What you will do ->
Output, exactly and with no pictures, the line that contains "purple rectangle: (217, 100)" and every line that comes after it in the data below, the last one included.

(Synthetic shape transformation data)
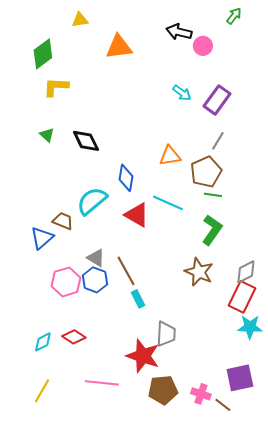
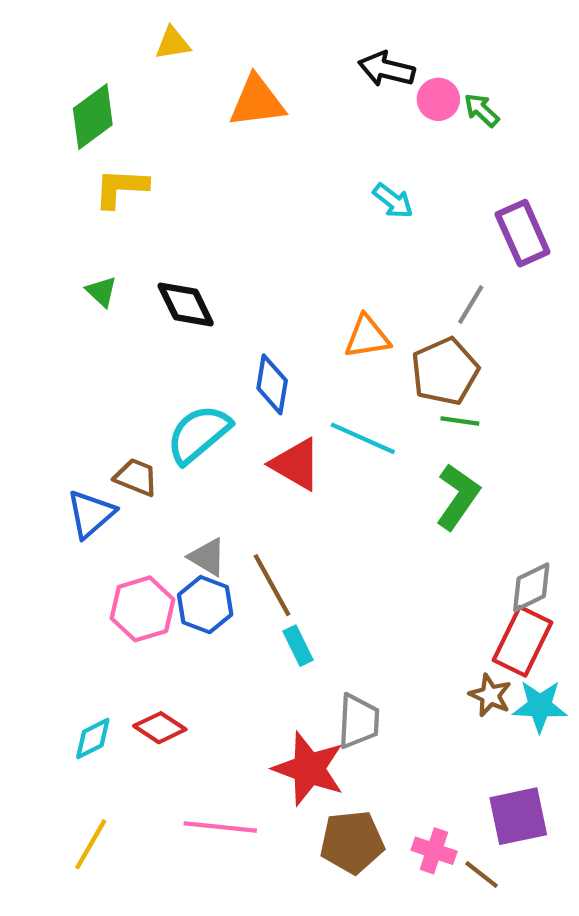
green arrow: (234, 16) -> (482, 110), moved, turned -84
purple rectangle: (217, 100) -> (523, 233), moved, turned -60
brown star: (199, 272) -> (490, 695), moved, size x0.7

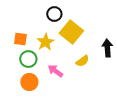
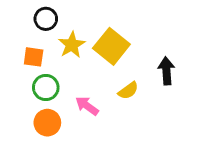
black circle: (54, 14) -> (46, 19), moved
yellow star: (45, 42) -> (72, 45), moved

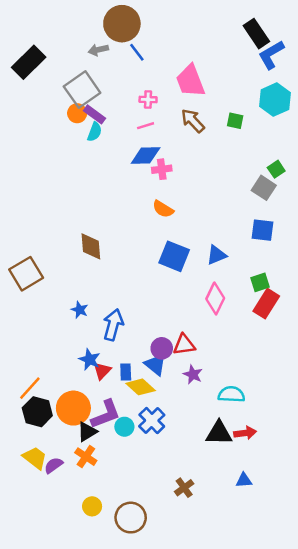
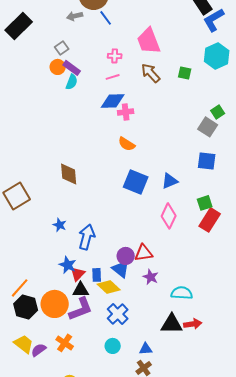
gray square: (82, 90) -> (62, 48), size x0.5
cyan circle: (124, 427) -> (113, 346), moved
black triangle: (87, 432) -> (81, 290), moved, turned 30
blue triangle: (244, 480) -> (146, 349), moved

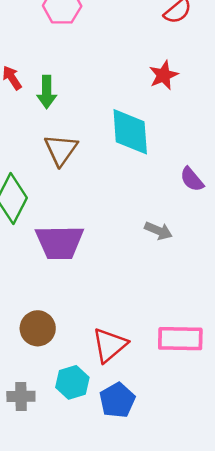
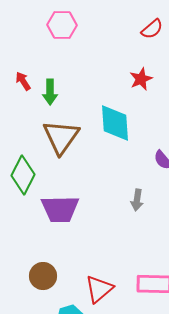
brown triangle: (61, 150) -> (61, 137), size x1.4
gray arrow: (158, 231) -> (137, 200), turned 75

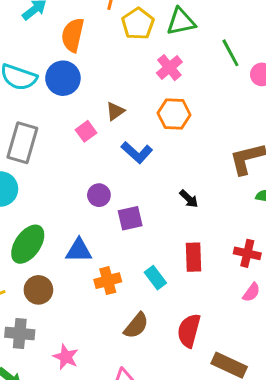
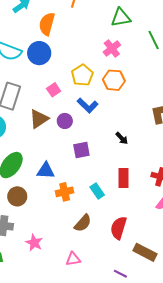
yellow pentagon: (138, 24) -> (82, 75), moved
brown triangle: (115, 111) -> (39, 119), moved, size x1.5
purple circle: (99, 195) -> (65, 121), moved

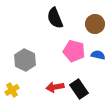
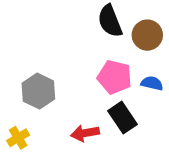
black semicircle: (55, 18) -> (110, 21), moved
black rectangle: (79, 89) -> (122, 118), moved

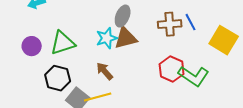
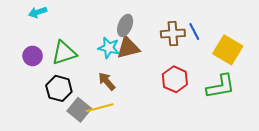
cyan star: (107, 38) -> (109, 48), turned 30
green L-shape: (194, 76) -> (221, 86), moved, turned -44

Solution ->
purple rectangle: (217, 100) -> (523, 233), moved, turned -60
brown star: (199, 272) -> (490, 695), moved, size x0.7

black circle: (54, 14) -> (46, 19), moved
yellow star: (45, 42) -> (72, 45), moved

gray square: (82, 90) -> (62, 48), size x0.5
cyan circle: (124, 427) -> (113, 346), moved
black triangle: (87, 432) -> (81, 290), moved, turned 30
blue triangle: (244, 480) -> (146, 349), moved

brown triangle: (61, 150) -> (61, 137), size x1.4
gray arrow: (158, 231) -> (137, 200), turned 75

yellow pentagon: (138, 24) -> (82, 75), moved
brown triangle: (115, 111) -> (39, 119), moved, size x1.5
purple circle: (99, 195) -> (65, 121), moved

black semicircle: (55, 18) -> (110, 21), moved
black rectangle: (79, 89) -> (122, 118), moved

cyan star: (107, 38) -> (109, 48), turned 30
green L-shape: (194, 76) -> (221, 86), moved, turned -44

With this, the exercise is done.